WORK TASK: Report every line of the records beneath this task that holds the string "none".

(Stored dataset items)
=====
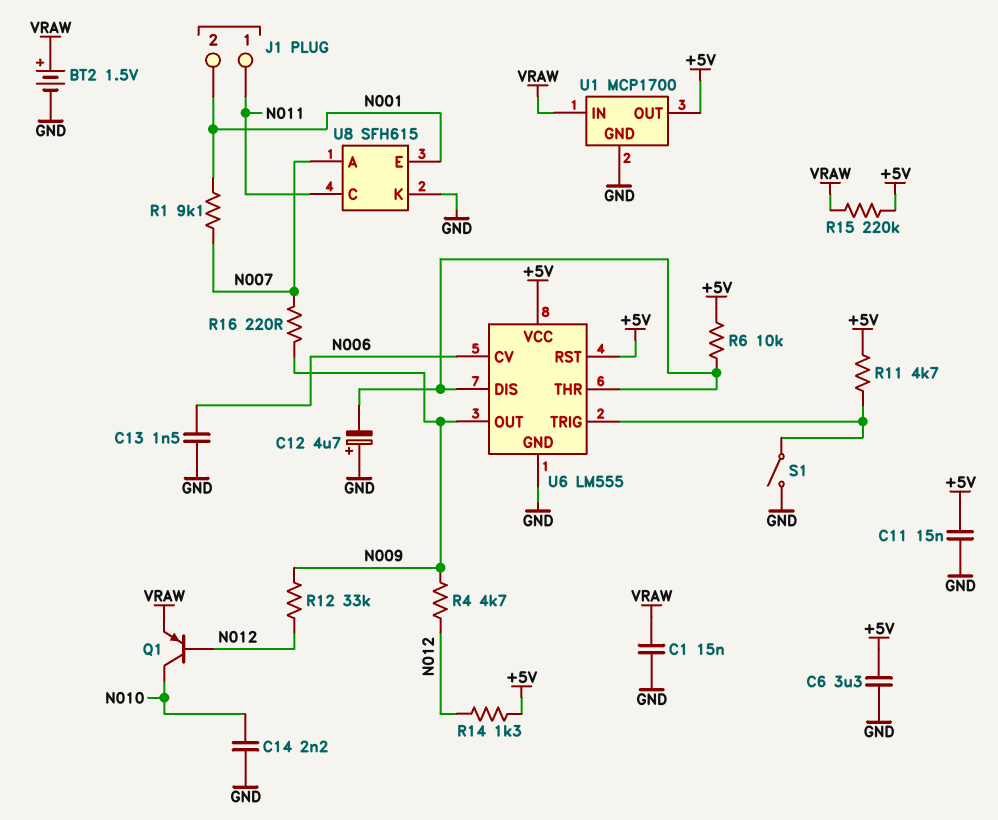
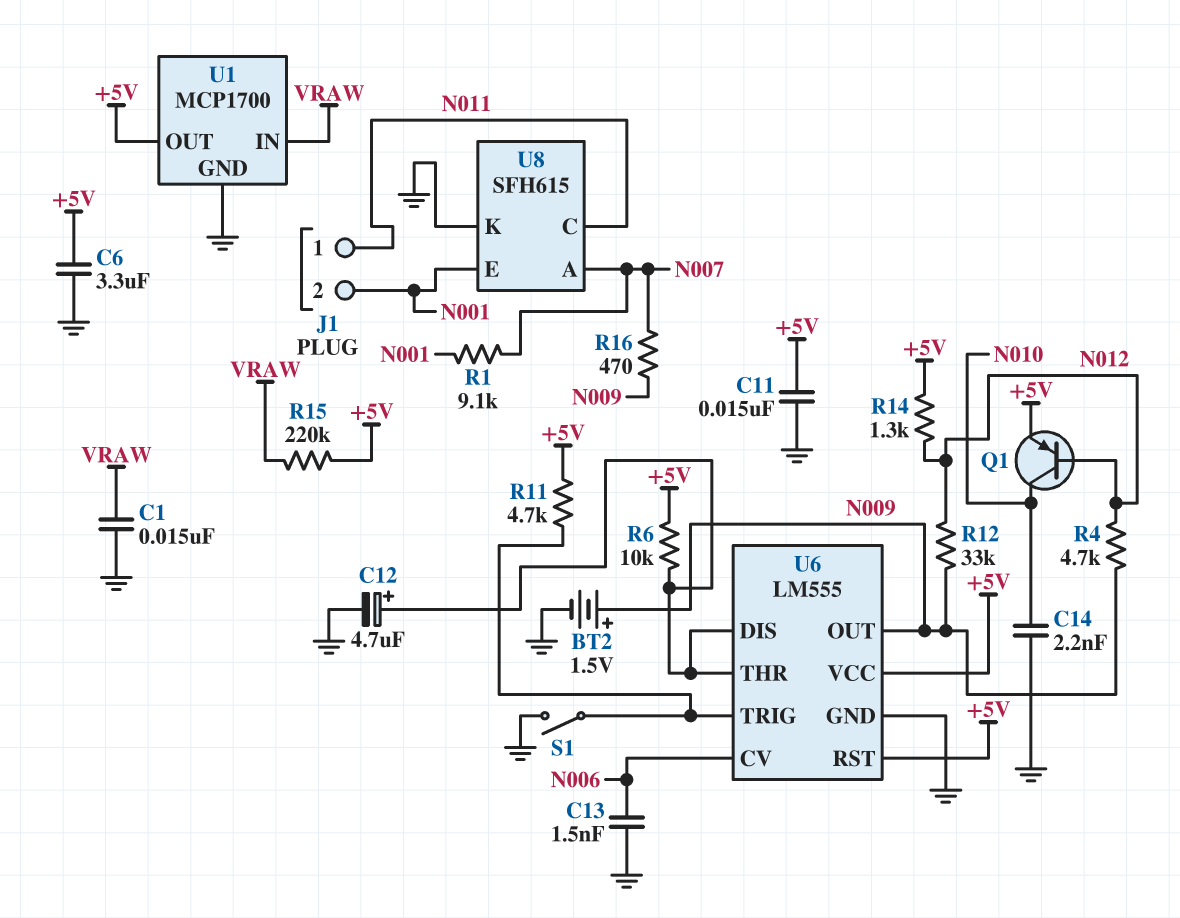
BT2: 1.5V (plus VRAW, minus GND) -> 1.5V (plus N009, minus GND)
C12: 4.7uF (plus GND, minus U6/DIS) -> 4.7uF (plus U6/DIS, minus GND)
Q1: PNP (B N012, C N010, E VRAW) -> PNP (B N012, C N010, E +5V)
R16: 220 (N007, N009) -> 470 (N007, N009)

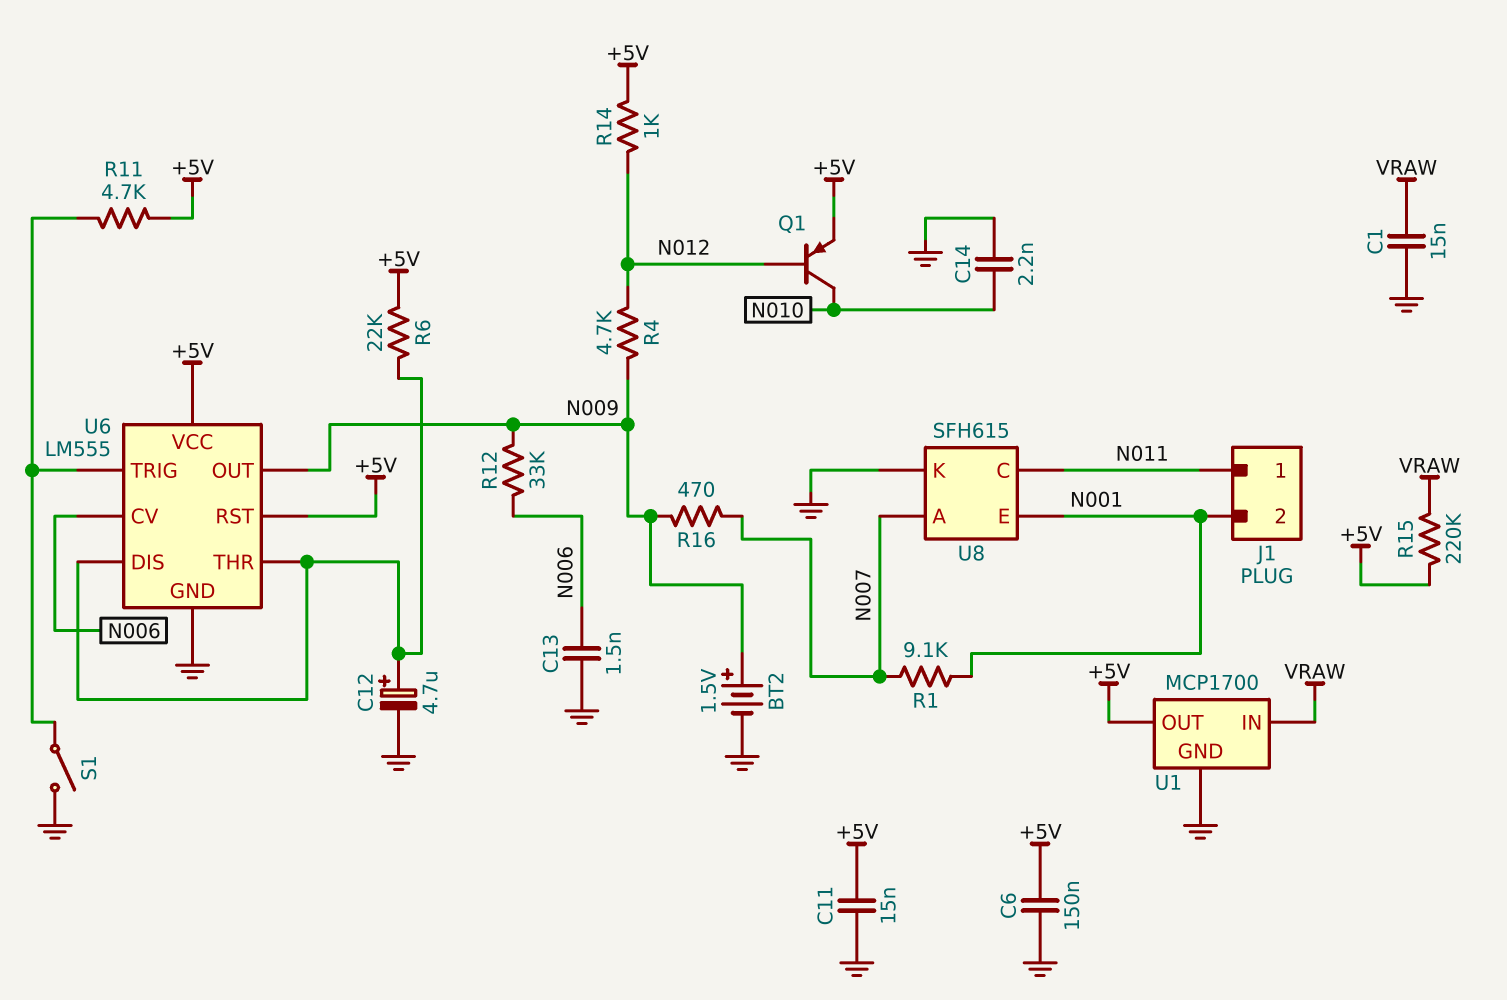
C6: 3.3uF (+5V, GND) -> 150nF (+5V, GND)
R6: 10k (+5V, U6/DIS) -> 22k (+5V, U6/DIS)
R12: 33k (N009, N012) -> 33k (N006, N009)
R14: 1.3k (+5V, N012) -> 1k (+5V, N012)

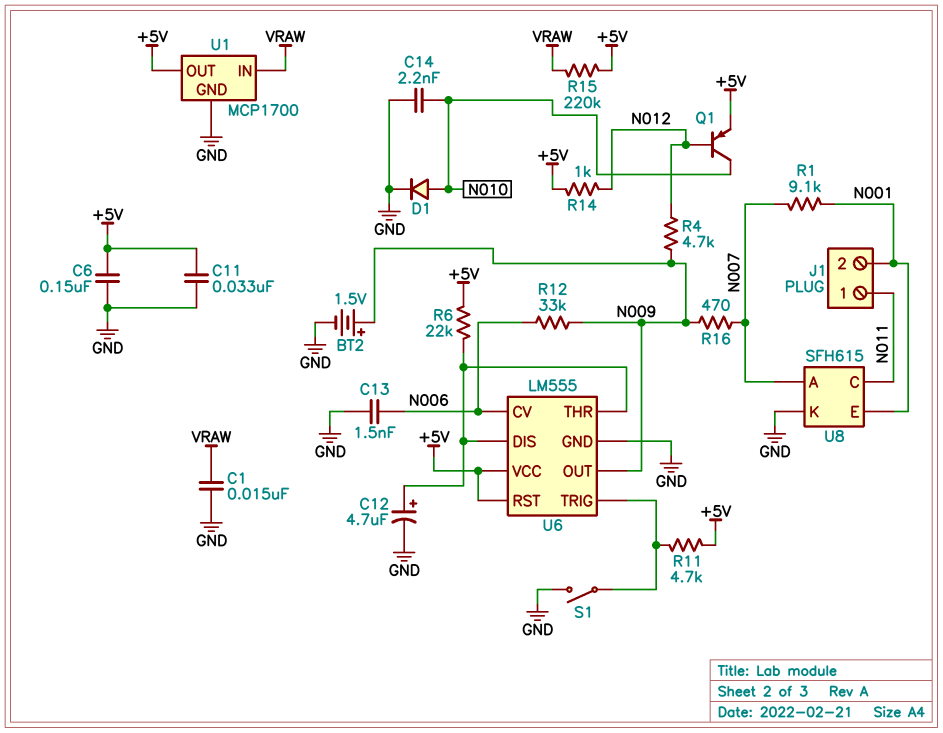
C11: 15nF (+5V, GND) -> 33nF (+5V, GND)
D1: none -> diode (A N010, K GND)

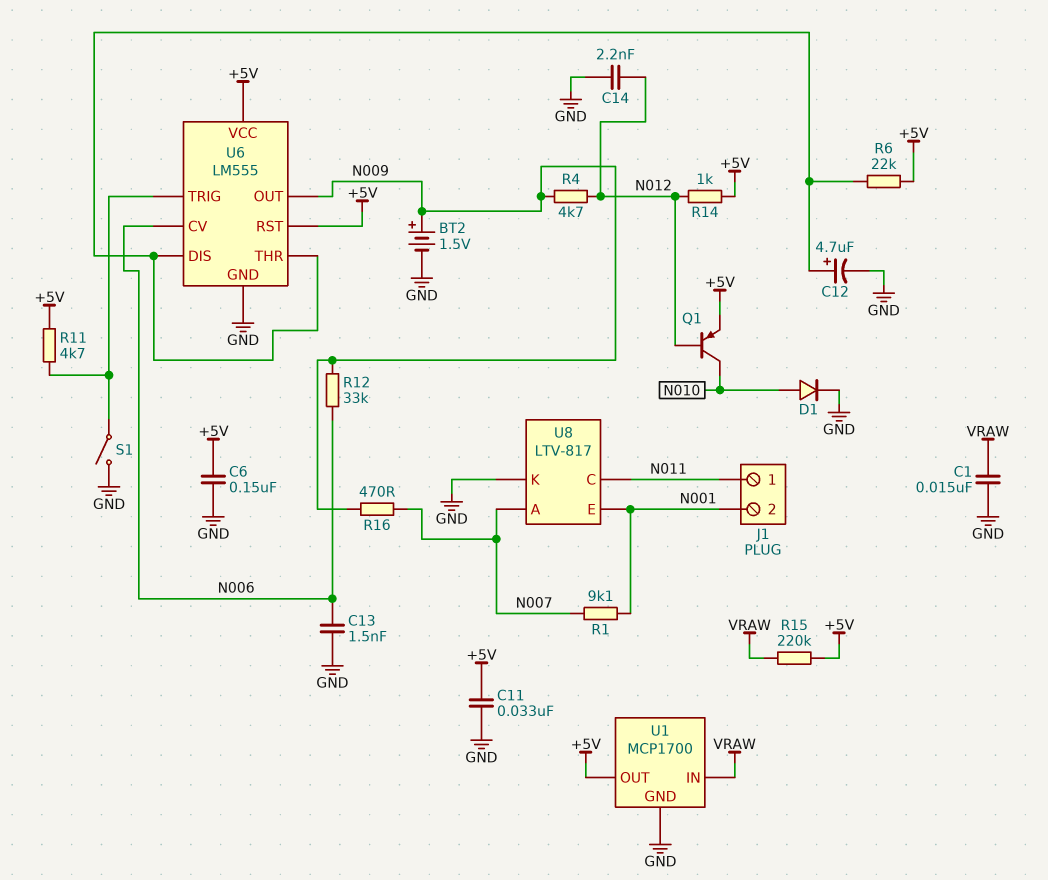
C14: 2.2nF (GND, N010) -> 2.2nF (GND, N012)
U8: SFH615 -> LTV-817

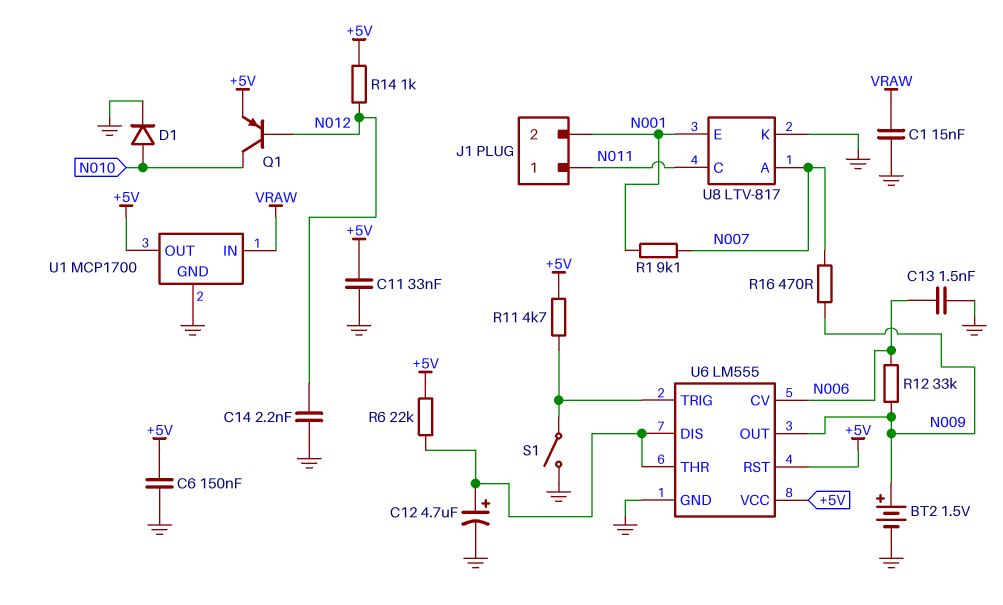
R4: 4.7k (N009, N012) -> none
R15: 220k (+5V, VRAW) -> none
=====
RESULT FOR THIS TASK:
D1: none -> diode (A N010, K GND)
R4: 4.7k (N009, N012) -> none
R15: 220k (+5V, VRAW) -> none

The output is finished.